In the data below, find every line with the string "black" and pull it out.

··· RECORDS SHOWN ···

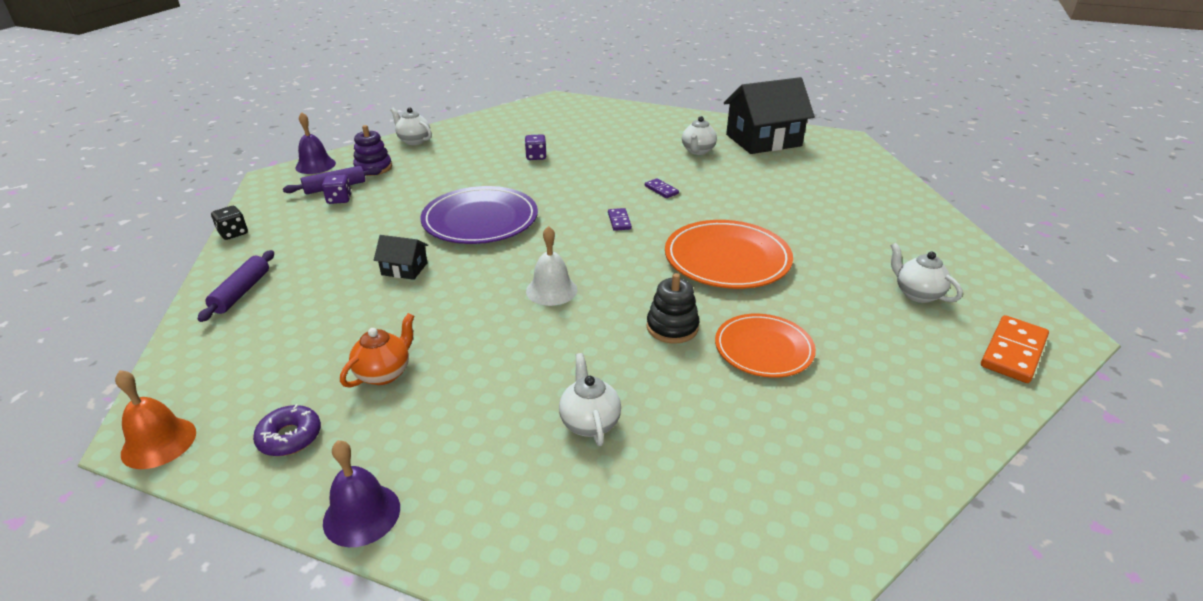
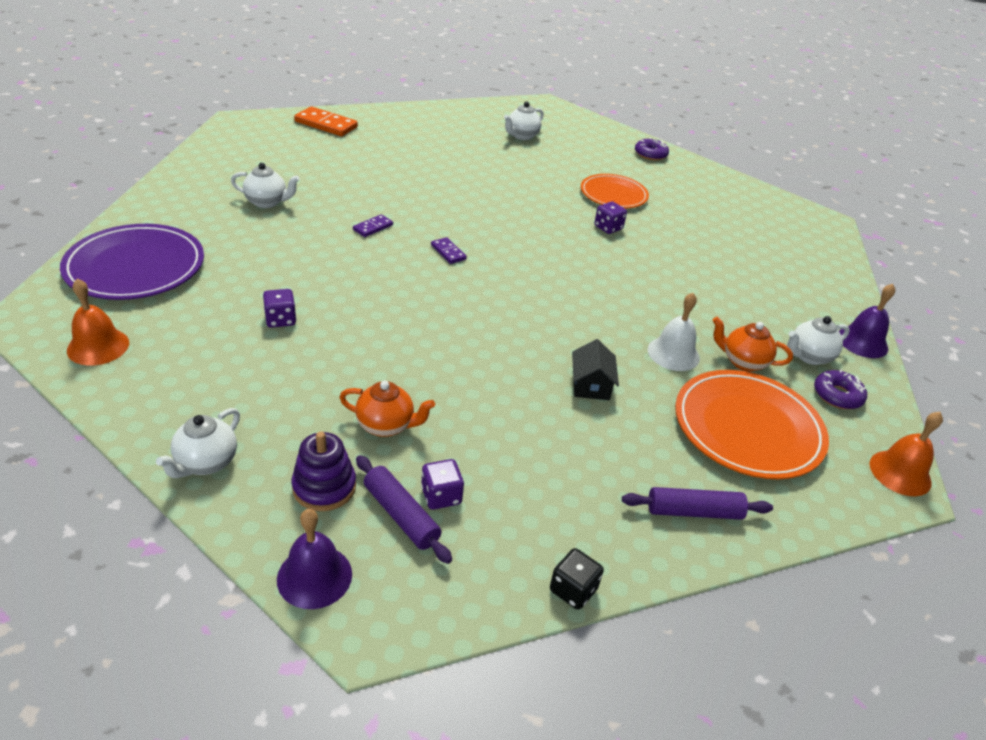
camera: 105 degrees left, 5 degrees up
(411, 186) = (386, 425): none -> orange teapot
(480, 220) = (469, 345): purple plate -> purple plate (135, 267)
(525, 114) = (98, 346): none -> orange bell
(551, 290) = (586, 285): white bell -> white bell (673, 353)
(589, 422) = (726, 260): white teapot -> white teapot (809, 356)
(619, 221) = (448, 252): purple domino -> purple domino turned 75 degrees clockwise
(672, 327) = (608, 228): black stacking toy -> purple dice
(727, 259) = (501, 200): orange plate -> orange plate (747, 428)
(763, 140) = (238, 163): black house -> none
(927, 422) = (650, 154): none -> purple donut
(1013, 352) = (572, 120): orange domino -> orange domino (326, 124)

···

> EXERCISE RESPONSE:
(672, 327) = (608, 228): black stacking toy -> purple dice
(763, 140) = (238, 163): black house -> none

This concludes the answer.